§ INPUT DATA:

+ + +

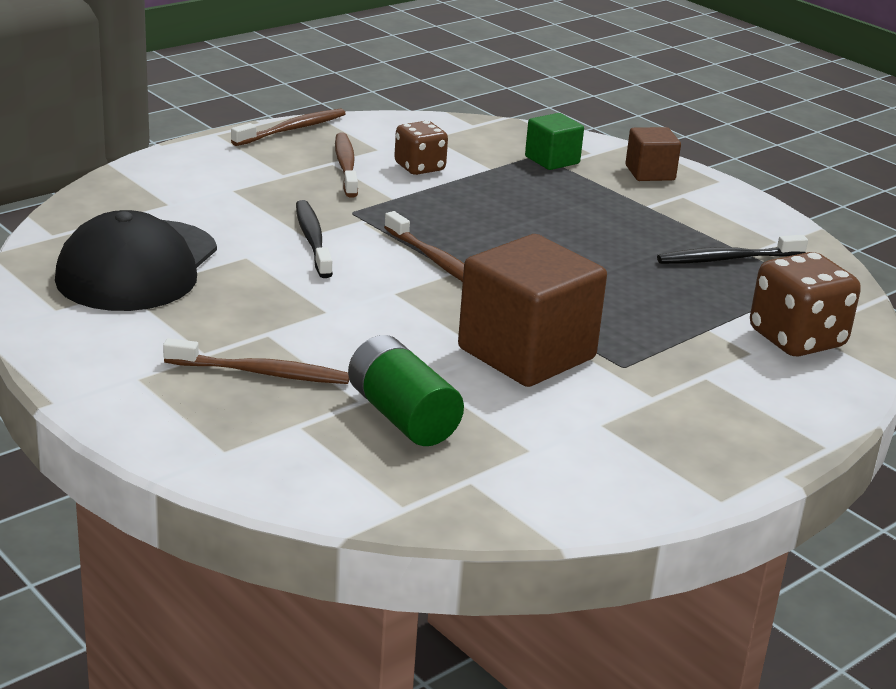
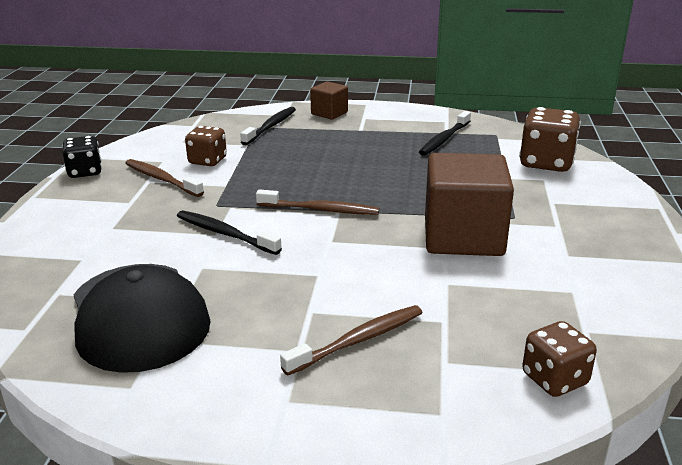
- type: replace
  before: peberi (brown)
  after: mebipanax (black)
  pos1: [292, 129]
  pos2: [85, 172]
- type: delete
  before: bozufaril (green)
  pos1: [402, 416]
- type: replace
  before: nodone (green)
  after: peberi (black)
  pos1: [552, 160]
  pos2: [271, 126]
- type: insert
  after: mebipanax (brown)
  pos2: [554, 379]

+ + +

§ WORK REQUEST: Set the records down again exactly as given, and leave the pictures out.

§ COMPLETED TASK:
- type: replace
  before: peberi (brown)
  after: mebipanax (black)
  pos1: [292, 129]
  pos2: [85, 172]
- type: delete
  before: bozufaril (green)
  pos1: [402, 416]
- type: replace
  before: nodone (green)
  after: peberi (black)
  pos1: [552, 160]
  pos2: [271, 126]
- type: insert
  after: mebipanax (brown)
  pos2: [554, 379]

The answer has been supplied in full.